- _Description of the task_: Set down exactly the lines from the one containing "serce [szary] 374,488" to the final line of the records below, with every picture omitted.

____ Task inputs

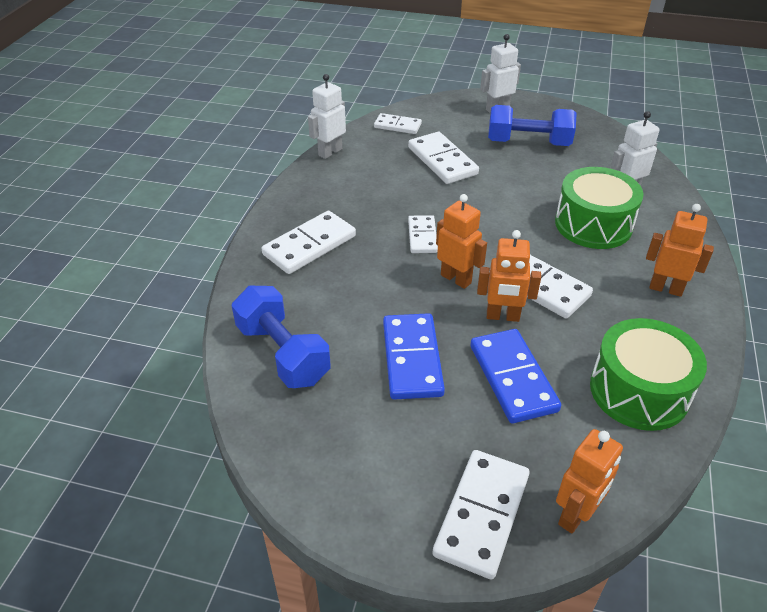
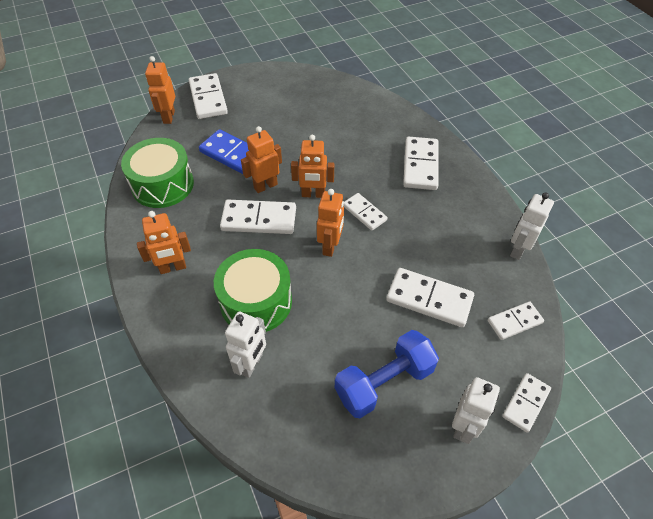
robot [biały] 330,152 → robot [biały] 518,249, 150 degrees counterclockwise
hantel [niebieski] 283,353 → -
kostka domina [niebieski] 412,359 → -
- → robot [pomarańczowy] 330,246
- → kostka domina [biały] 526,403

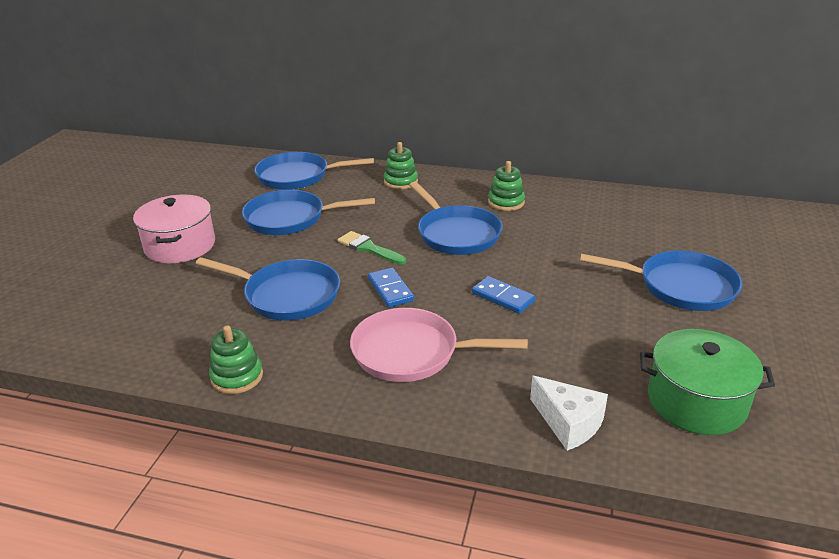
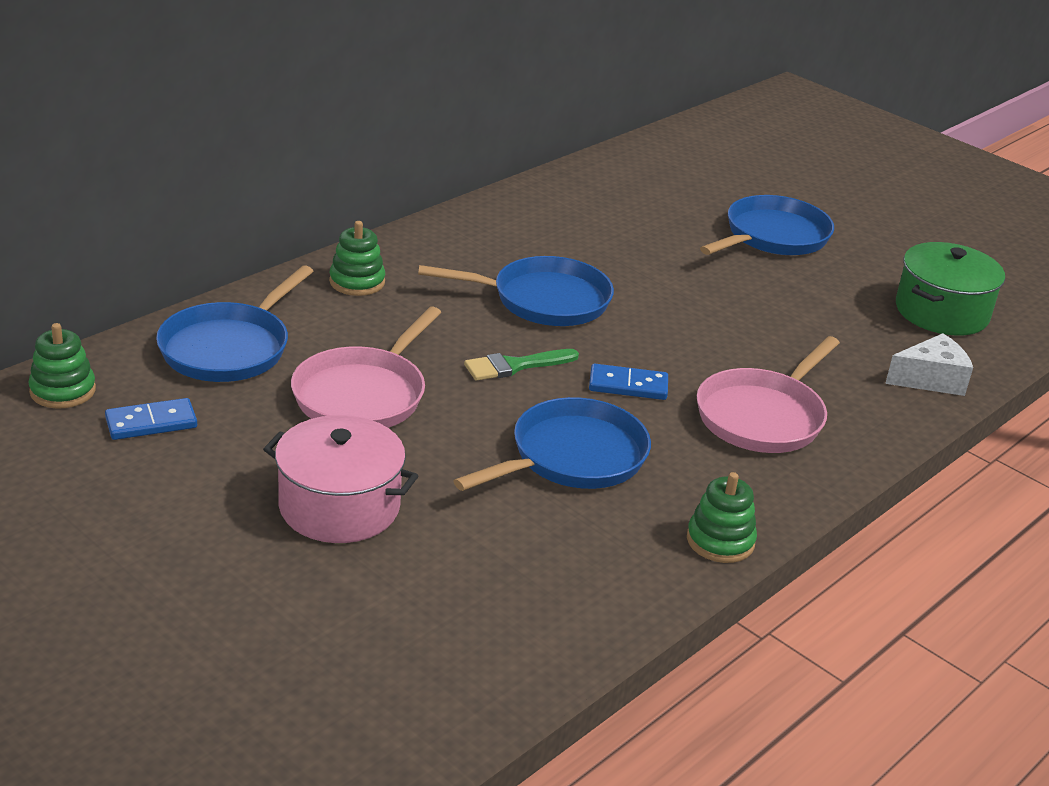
zabawka nakładanka [zielony] 506,202 → zabawka nakładanka [zielony] 63,391, move
patelnia [niebieski] 290,218 → patelnia [różowy] 363,394
kostka domina [niebieski] 503,297 → kostka domina [niebieski] 151,423, move

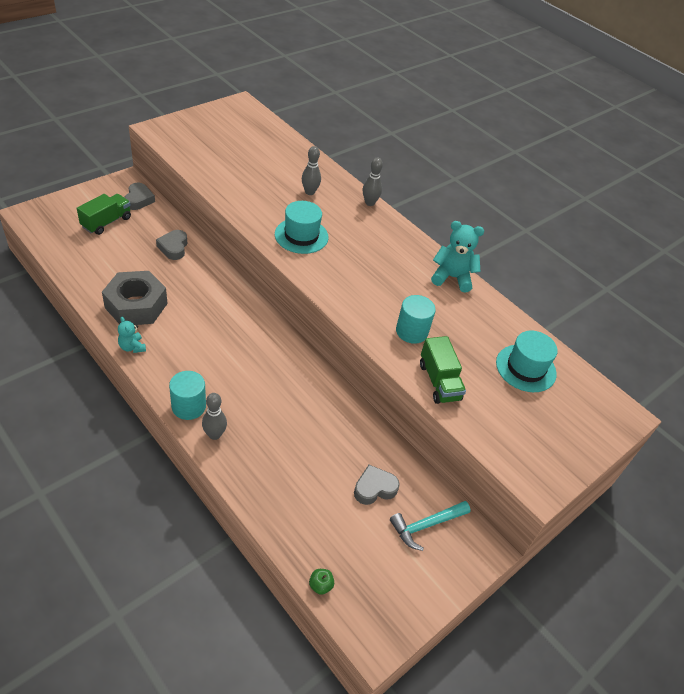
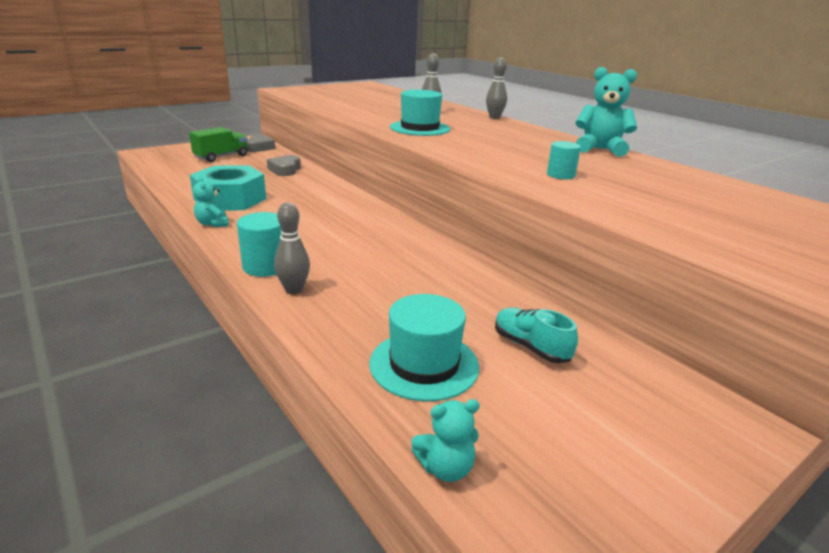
nakrętka [szary] 136,305 → nakrętka [turkusowy] 230,199
walec [turkusowy] 411,331 → walec [turkusowy] 560,175, x0.65
kapelusz [turkusowy] 525,368 → kapelusz [turkusowy] 424,364, move
ciężarówka [zielony] 439,381 → -
serce [szary] 374,488 → but [turkusowy] 530,347
młotek [turkusowy] 426,525 → -
jabłko [zielony] 320,585 → miś [turkusowy] 446,468

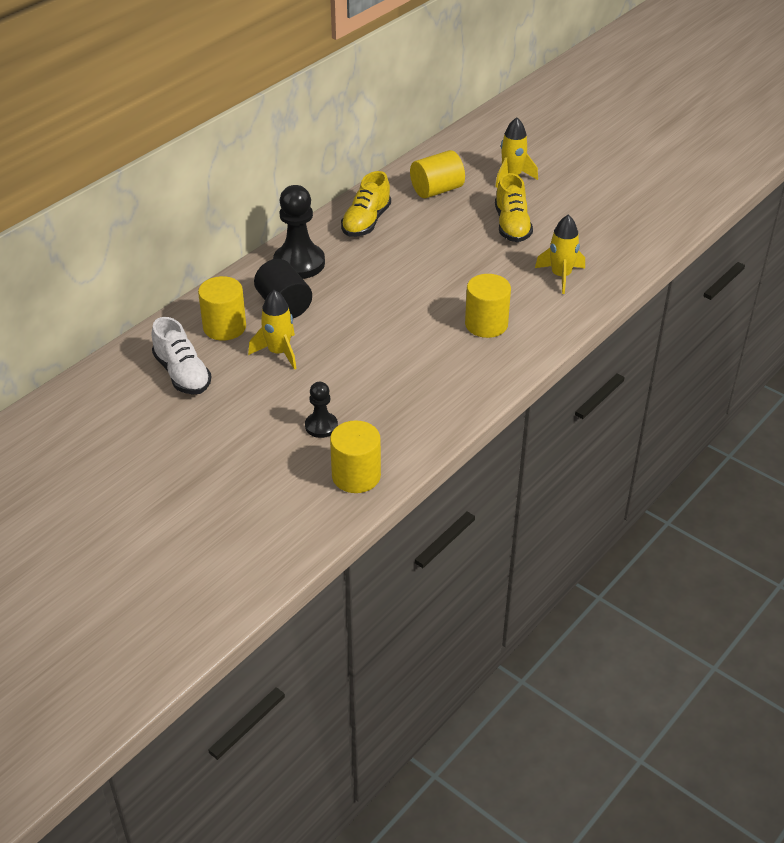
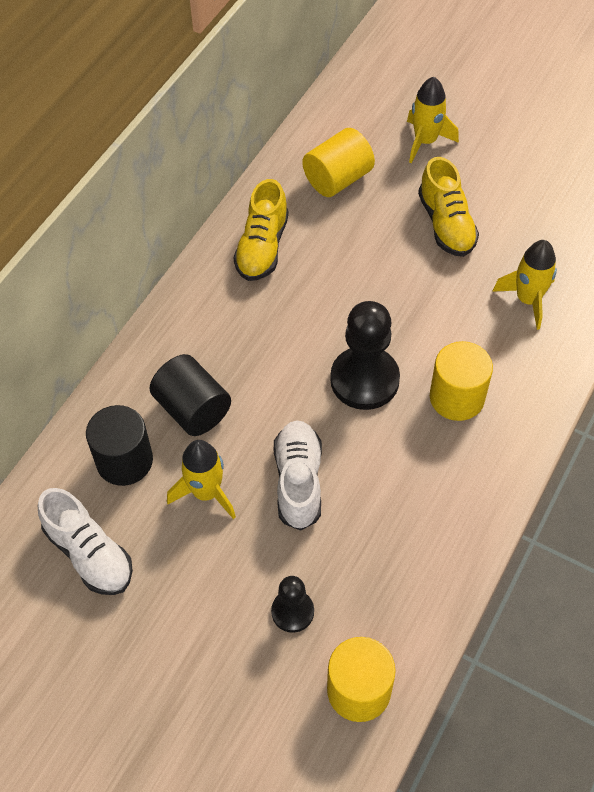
pionek [czarny] 299,263 → pionek [czarny] 364,380, move
walec [żółty] 224,327 → walec [czarny] 124,461
- → but [biały] 298,481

________

- _Written reply_:
serce [szary] 374,488 → but [turkusowy] 530,347
młotek [turkusowy] 426,525 → -
jabłko [zielony] 320,585 → miś [turkusowy] 446,468

pionek [czarny] 299,263 → pionek [czarny] 364,380, move
walec [żółty] 224,327 → walec [czarny] 124,461
- → but [biały] 298,481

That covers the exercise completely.